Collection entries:
--------

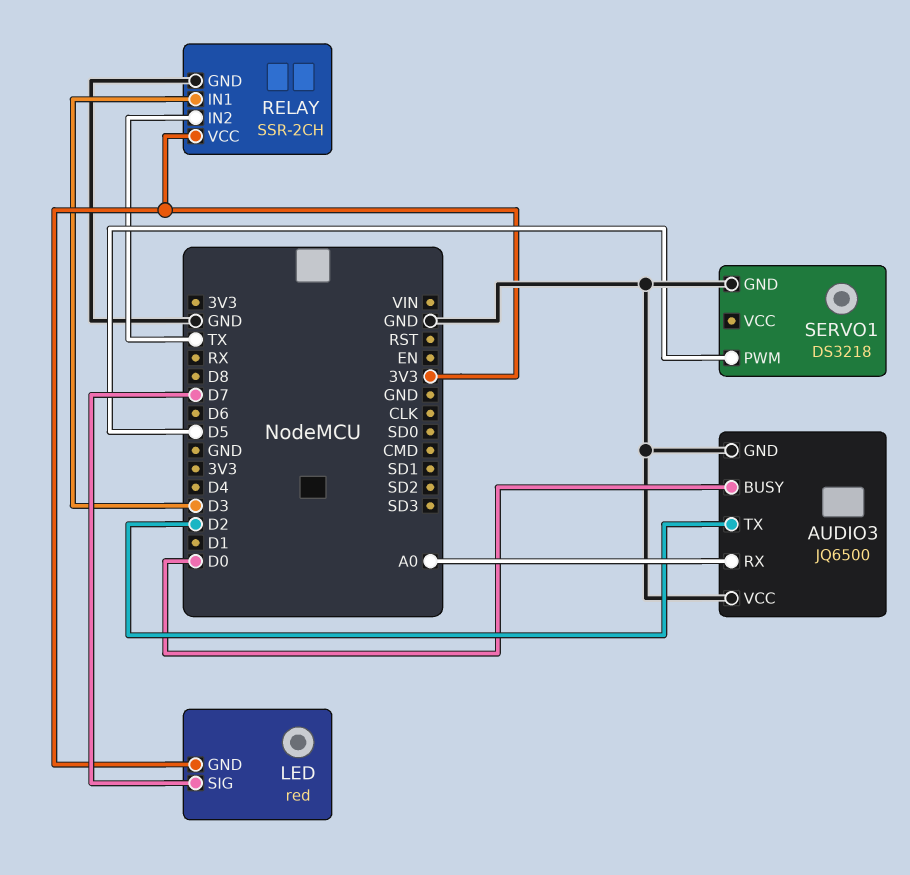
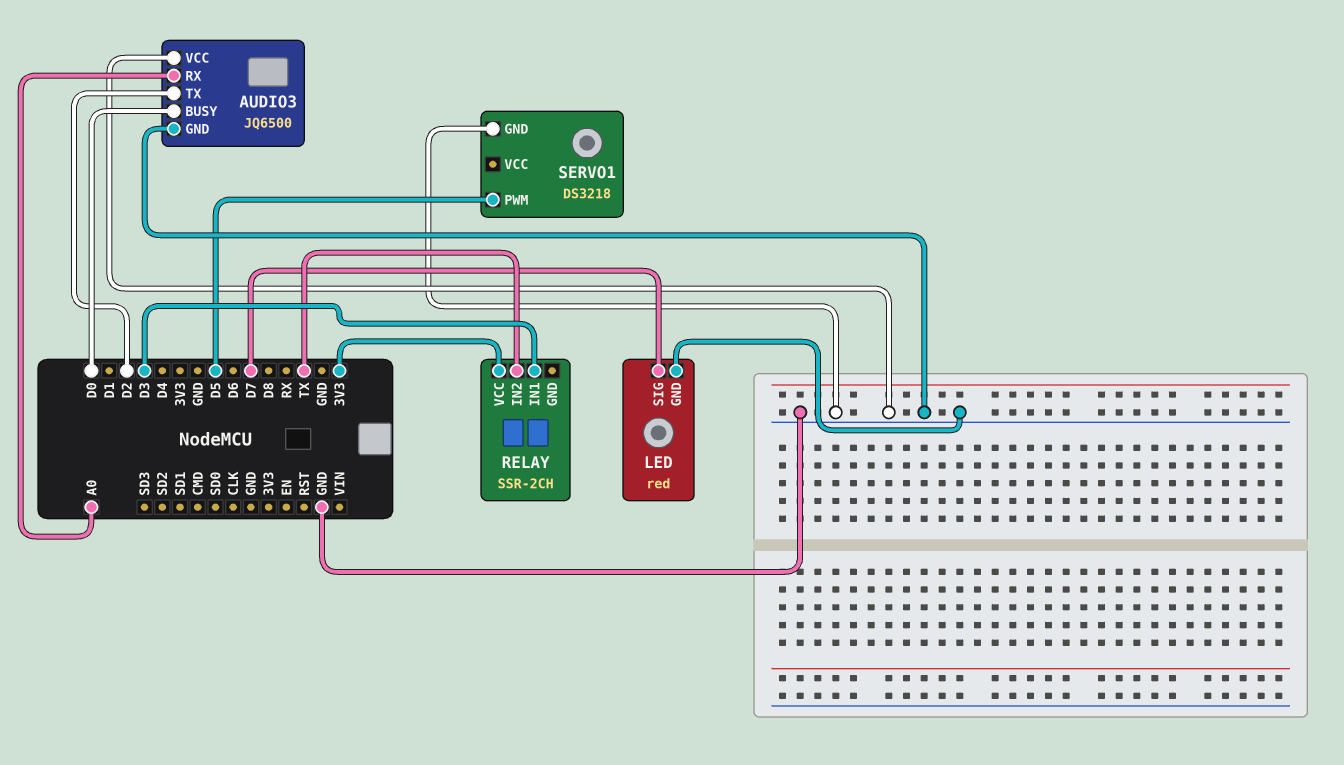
LED pin GND: 3V3 -> GND
RELAY pin GND: GND -> none

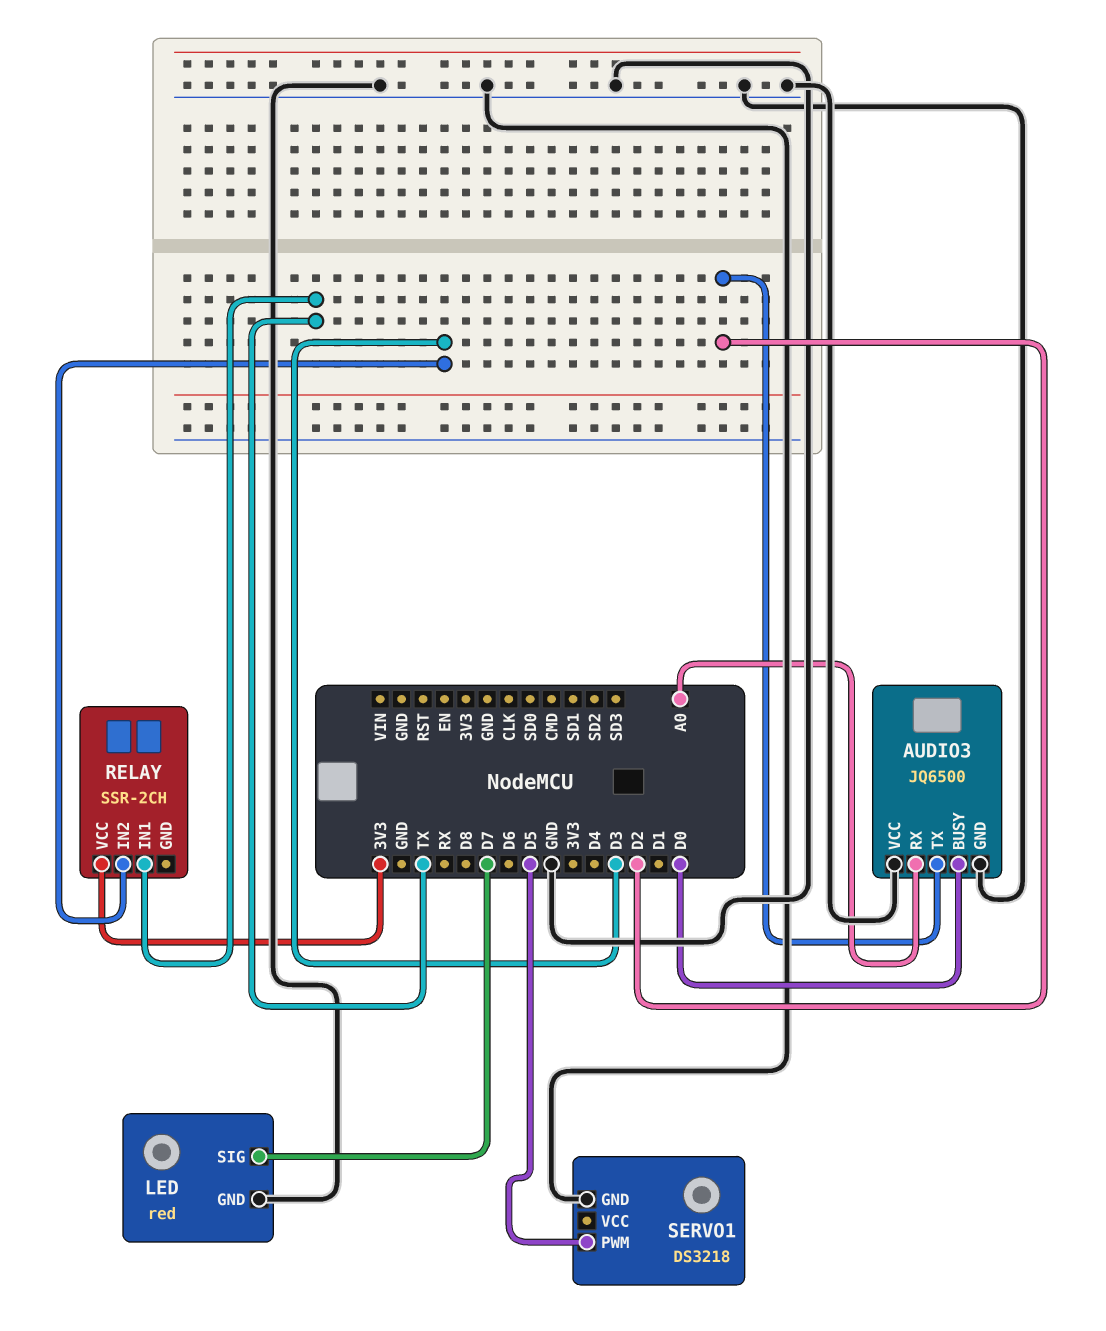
RELAY pin IN1: D3 -> TX
RELAY pin IN2: TX -> D3

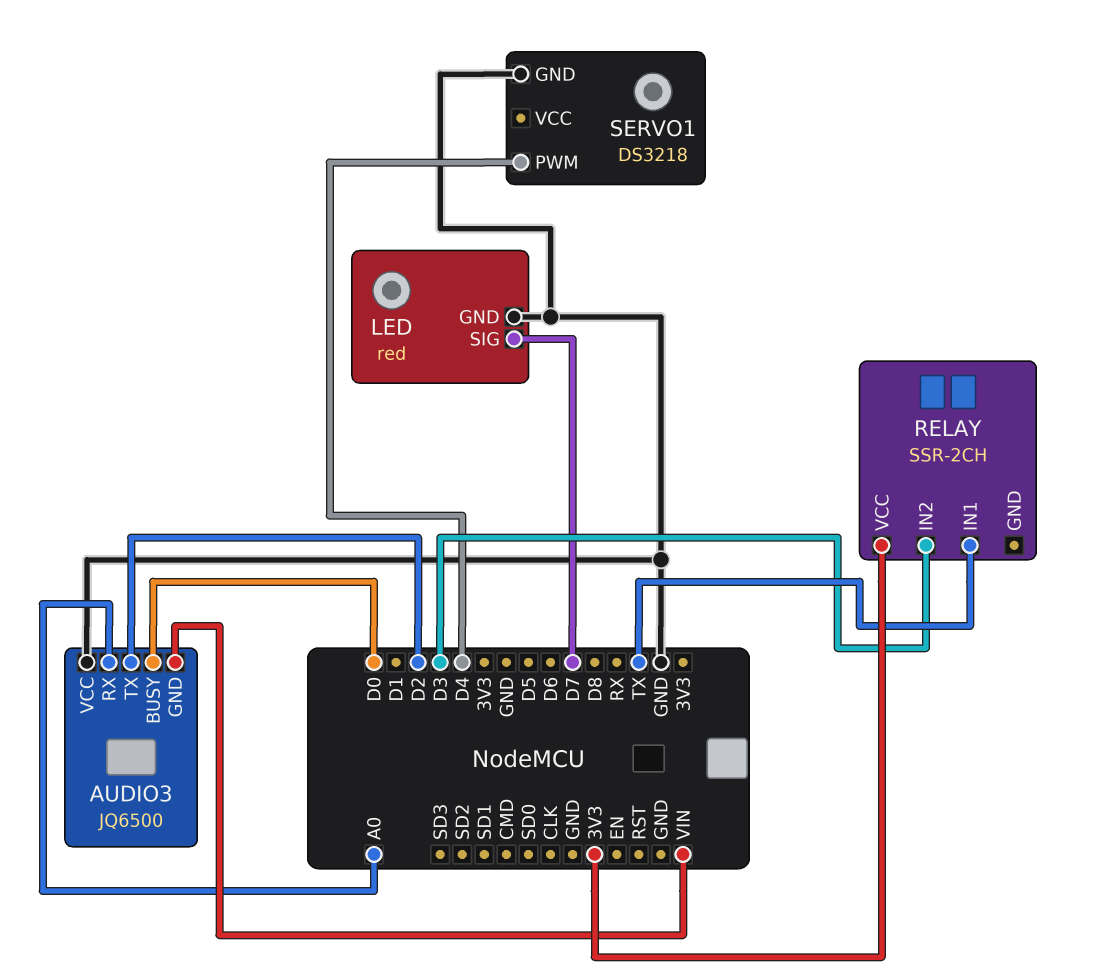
AUDIO3 pin GND: GND -> VIN
SERVO1 pin PWM: D5 -> D4

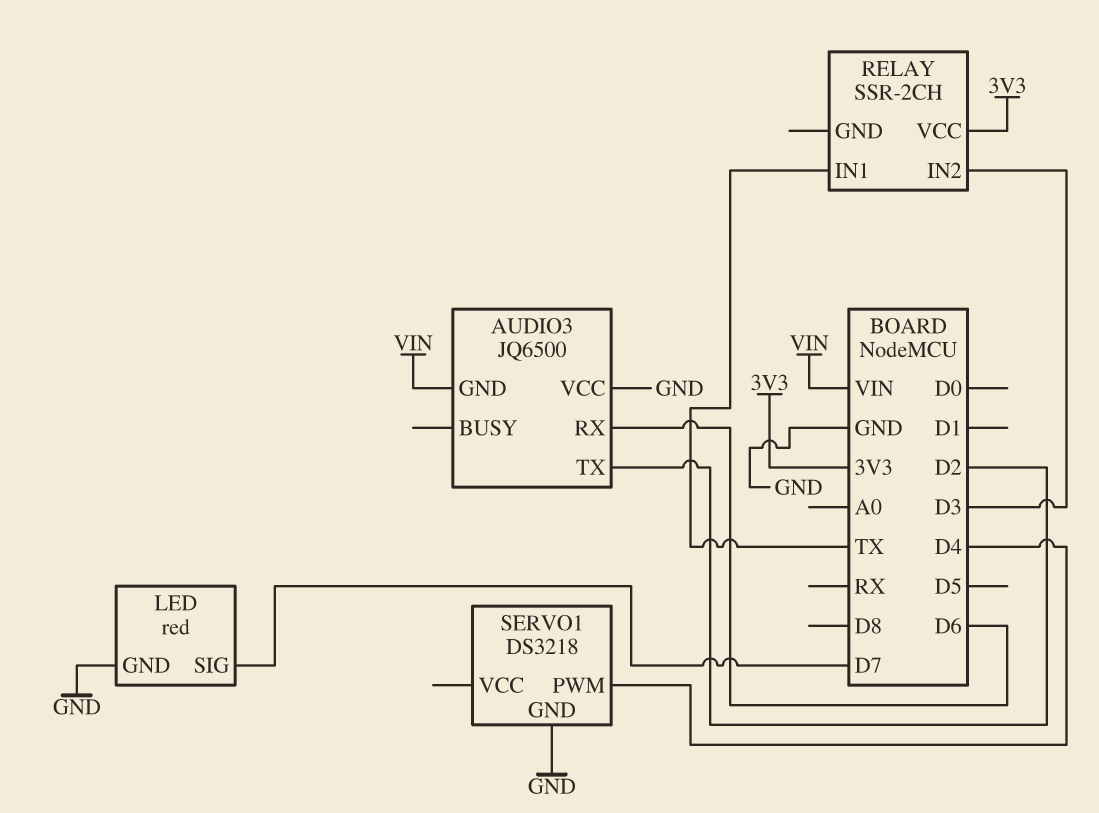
AUDIO3 pin BUSY: D0 -> none
AUDIO3 pin RX: A0 -> D6

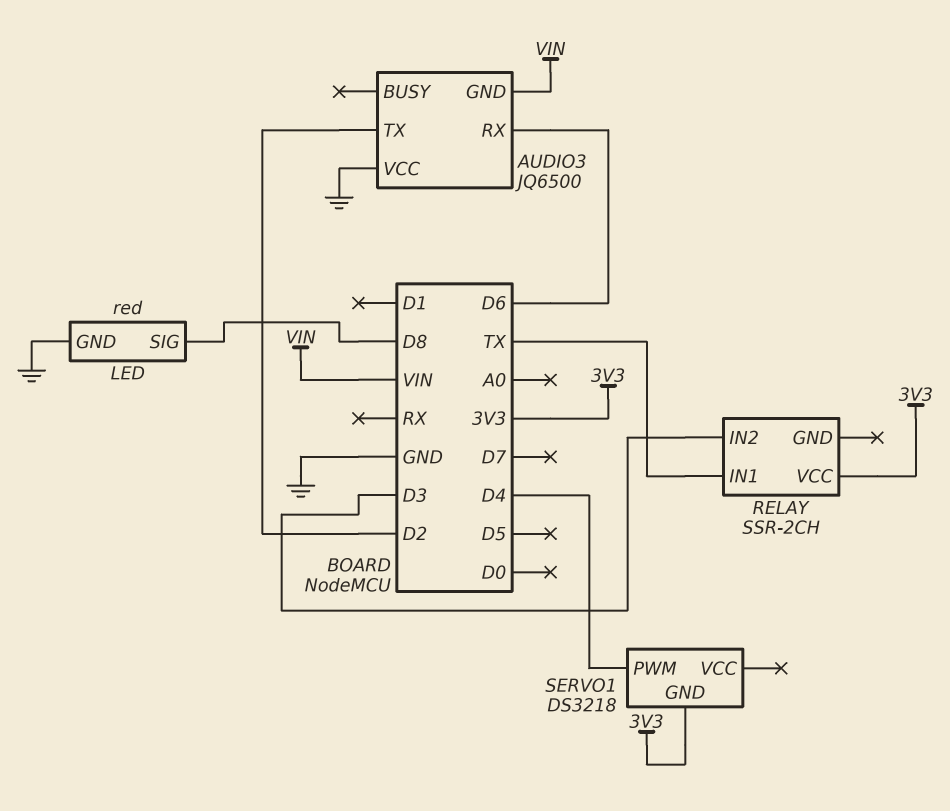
LED pin SIG: D7 -> D8
SERVO1 pin GND: GND -> 3V3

--------

**Work instruction:**
The lines from the one containing "RELAY pin IN1: D3 -> TX" through the last line of the data above are to be transcribed exactly, both included, with all pictures left out.

**Completed task:**
RELAY pin IN1: D3 -> TX
RELAY pin IN2: TX -> D3

AUDIO3 pin GND: GND -> VIN
SERVO1 pin PWM: D5 -> D4

AUDIO3 pin BUSY: D0 -> none
AUDIO3 pin RX: A0 -> D6

LED pin SIG: D7 -> D8
SERVO1 pin GND: GND -> 3V3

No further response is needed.